= Task to complete =
Copy out exactly the lines below that run from the one holding "black camera: 4 -> 3" to the one holding "purple ruler: 2 -> 4", keeping both of those lines and no others.

━━ Data in this exercise ━━

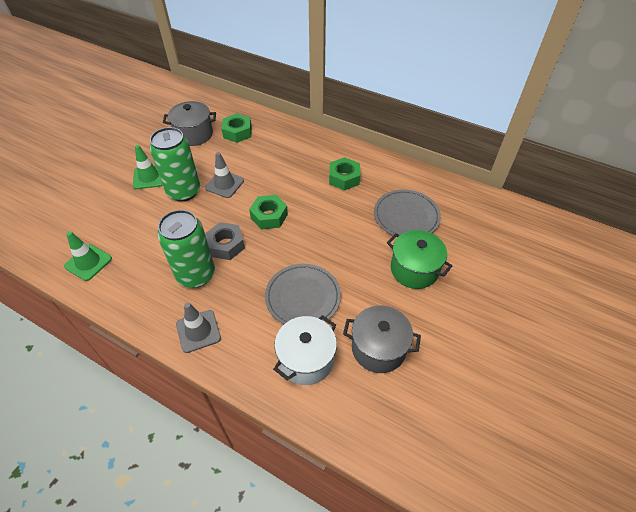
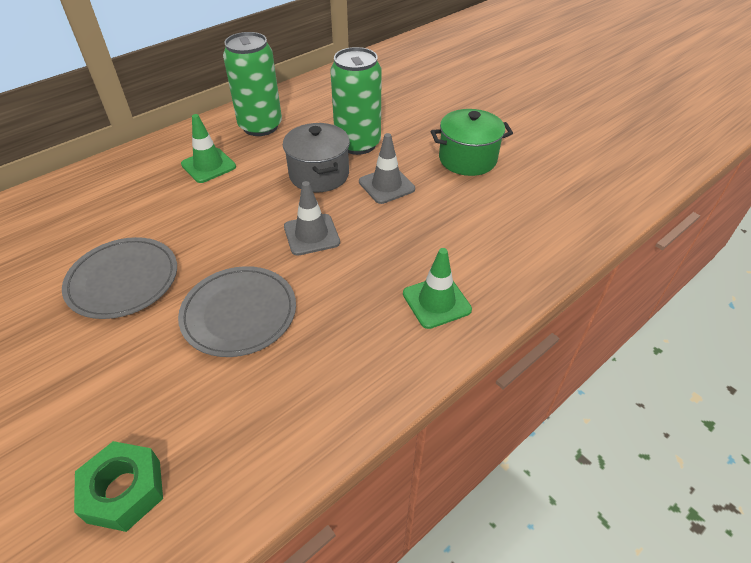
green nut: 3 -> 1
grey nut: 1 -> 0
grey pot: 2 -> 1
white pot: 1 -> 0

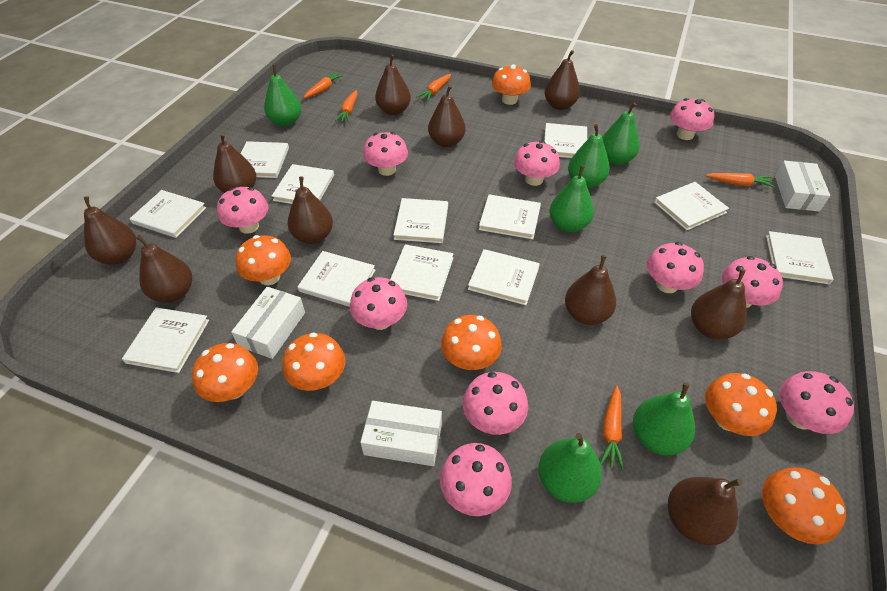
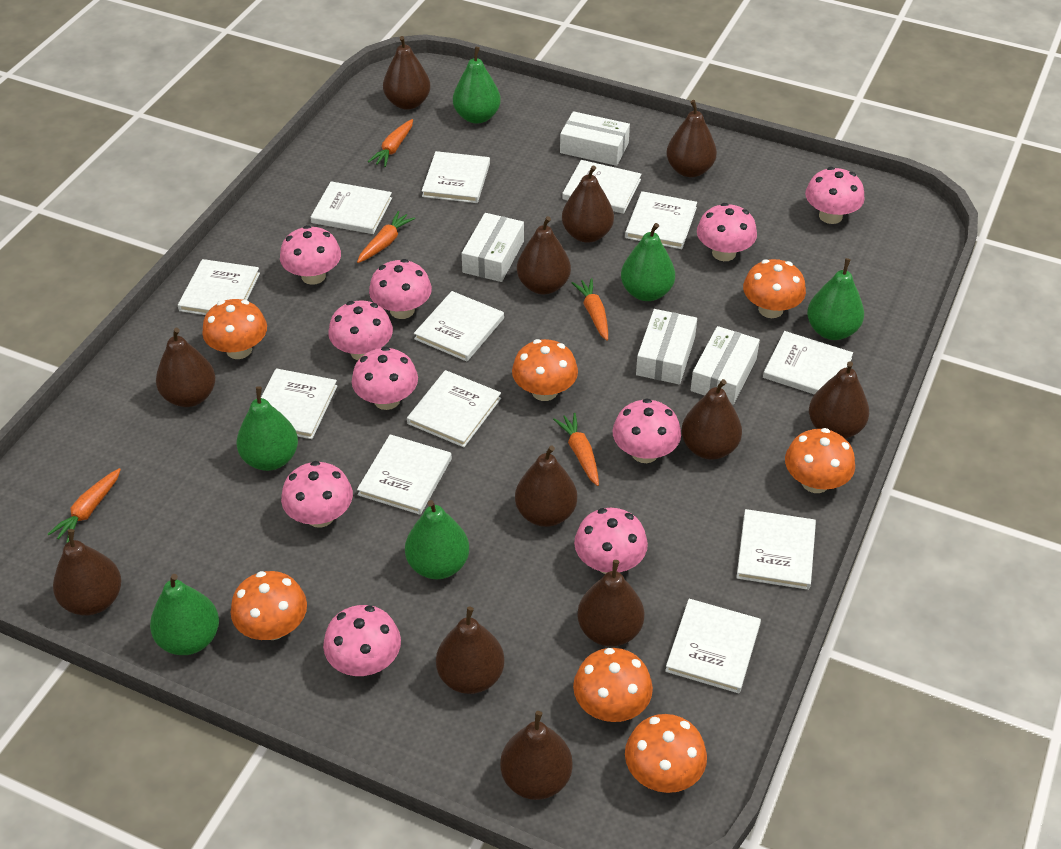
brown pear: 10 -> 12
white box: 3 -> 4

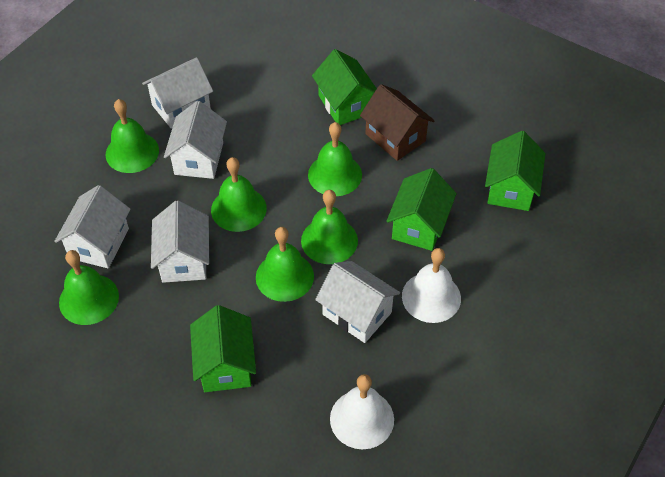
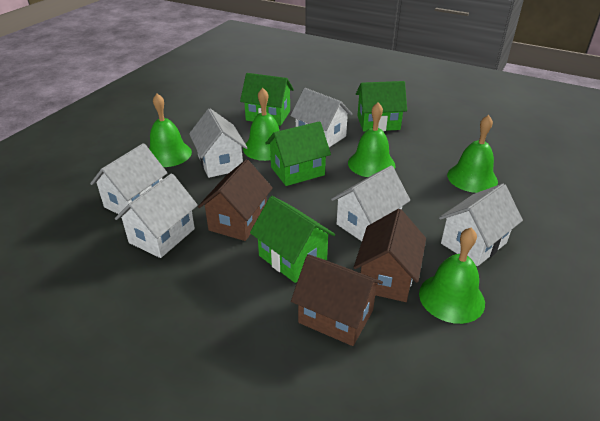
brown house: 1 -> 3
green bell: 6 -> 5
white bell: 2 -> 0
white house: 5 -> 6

━━━
━━ Data in this exercise ━━

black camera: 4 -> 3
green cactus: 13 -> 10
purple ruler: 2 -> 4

━━━

= Result of this task =
black camera: 4 -> 3
green cactus: 13 -> 10
purple ruler: 2 -> 4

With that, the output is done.